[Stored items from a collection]
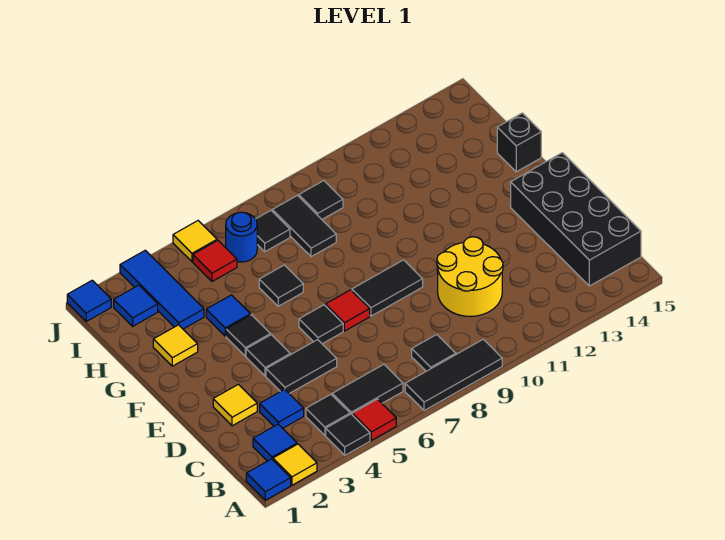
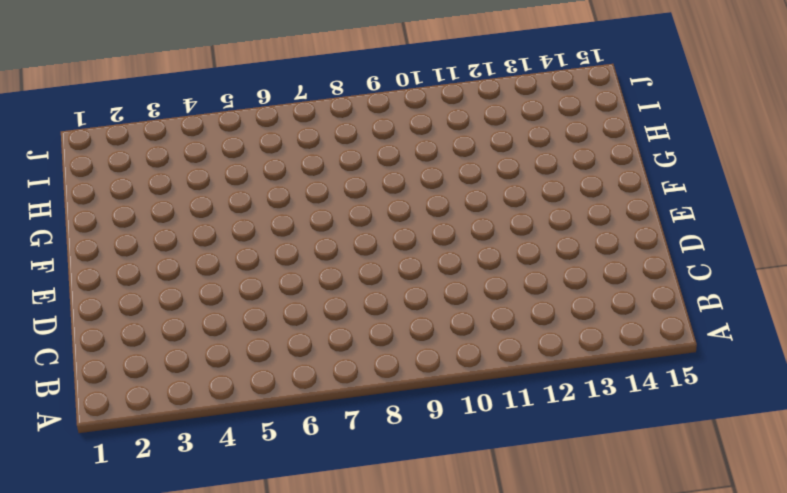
none -> blue tile A1 level 1
none -> yellow tile A2 level 1
none -> black tile A4 level 1
none -> red tile A5 level 1

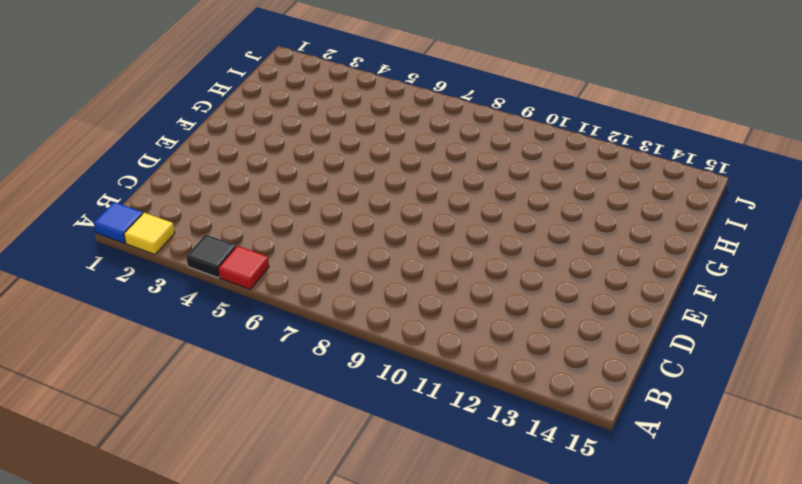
none -> black tile A7:A9 level 1
none -> blue tile B2 level 1
none -> black tile B4 level 1
none -> black tile B5:B6 level 1

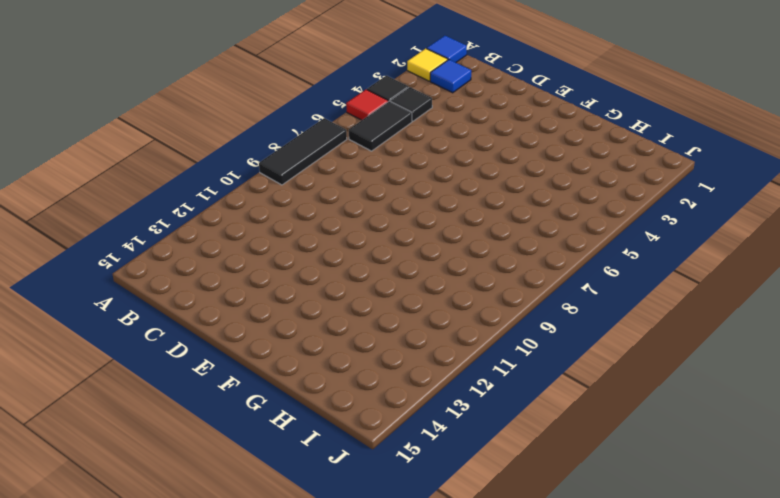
none -> black tile B8 level 1
none -> black brick B14:E15 level 1
none -> blue tile C3 level 1
none -> yellow round brick C10:D11 level 1

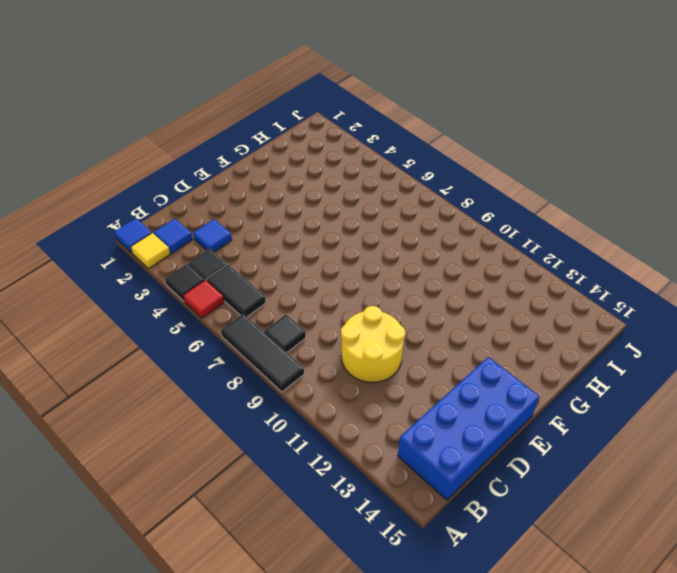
blue brick B14:E15 level 1 -> black brick B14:E15 level 1
none -> yellow tile D2 level 1
none -> black tile D4:D5 level 1
none -> black tile E4 level 1
none -> black tile E6 level 1

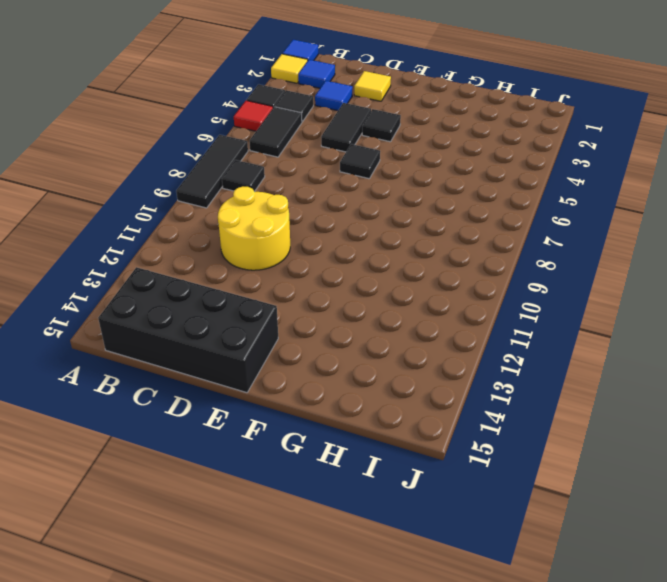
none -> red tile E7 level 1
none -> black tile E8:E9 level 1
none -> black tile F4 level 1
none -> yellow tile G2 level 1

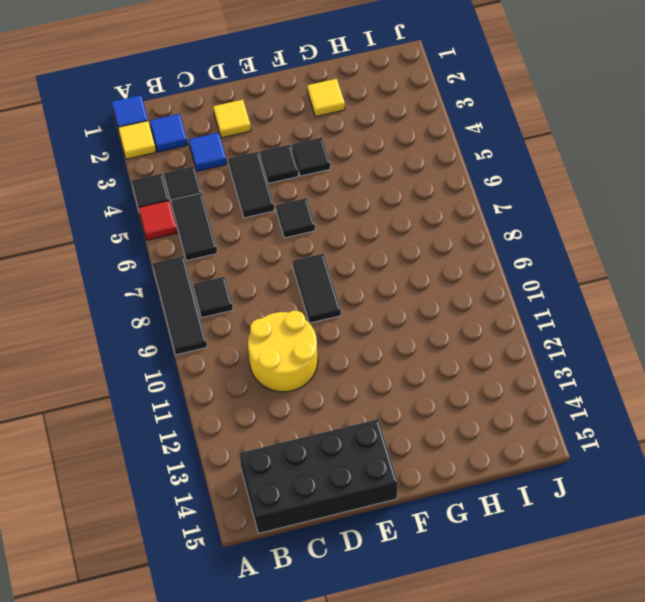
none -> red tile E7 level 1
none -> blue tile G4 level 1
none -> black tile G6 level 1
none -> black brick G15 level 1

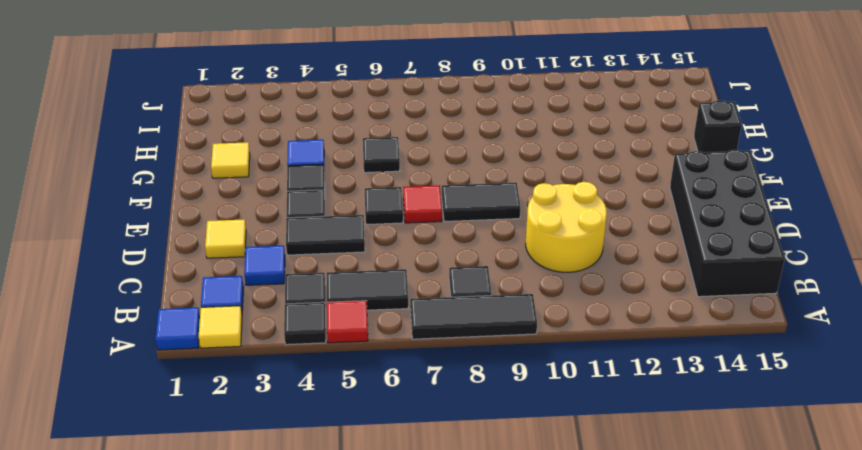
none -> blue tile H3:J3 level 1
none -> black tile H8:I8 level 1
none -> blue tile I2 level 1
none -> red tile I5 level 1

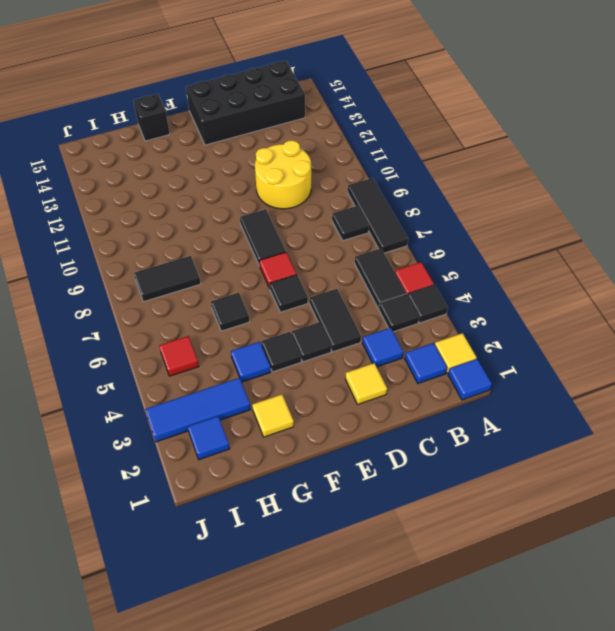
none -> blue round brick I6 level 1
none -> black tile I7 level 1
none -> black tile I9 level 1
none -> blue tile J1 level 1

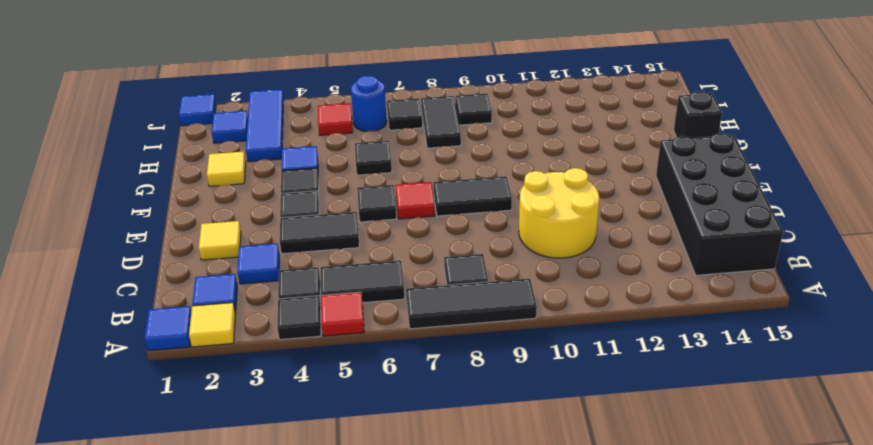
none -> yellow tile J5 level 1

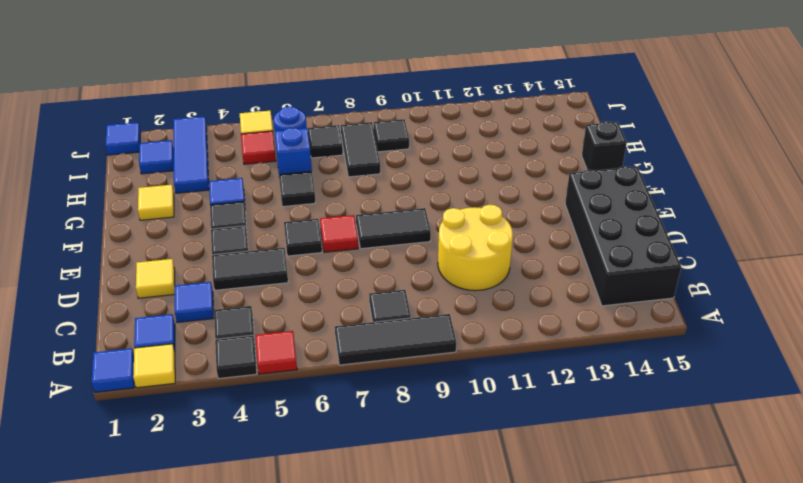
blue brick H6 level 1 -> none
none -> black tile B5:B6 level 1

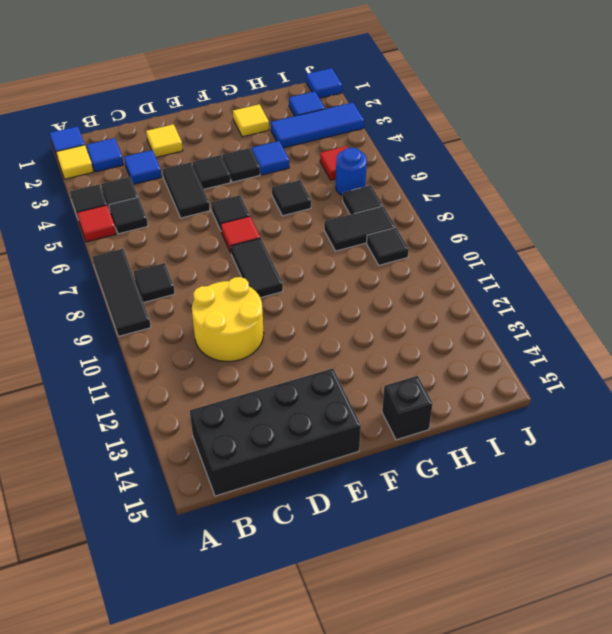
black tile B5 level 1 -> black tile B5:B6 level 1
none -> yellow tile J5 level 1

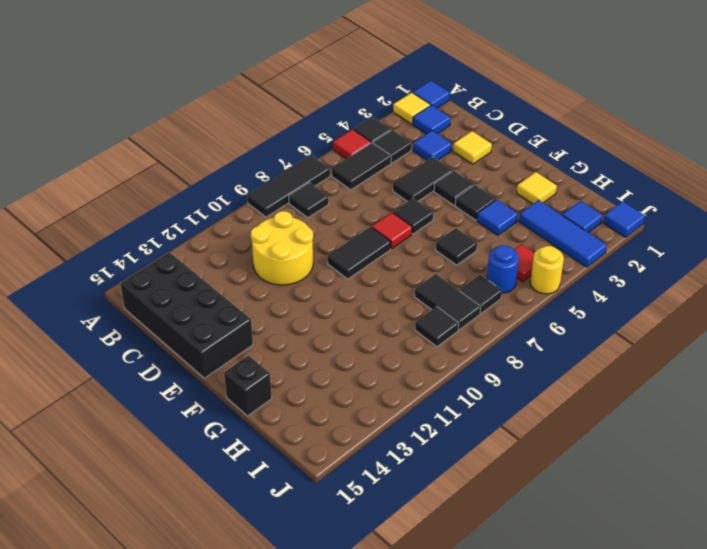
yellow round brick J5 level 1 -> yellow tile J5 level 1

▶ _PROBLEM DESCRIPTION_
The lines you need are those with the word "brick"; list them from the entries.

▶ _OUTPUT FOR THIS EXERCISE_
none -> black brick B14:E15 level 1
none -> yellow round brick C10:D11 level 1
blue brick B14:E15 level 1 -> black brick B14:E15 level 1
none -> black brick G15 level 1
none -> blue round brick I6 level 1
blue brick H6 level 1 -> none
yellow round brick J5 level 1 -> yellow tile J5 level 1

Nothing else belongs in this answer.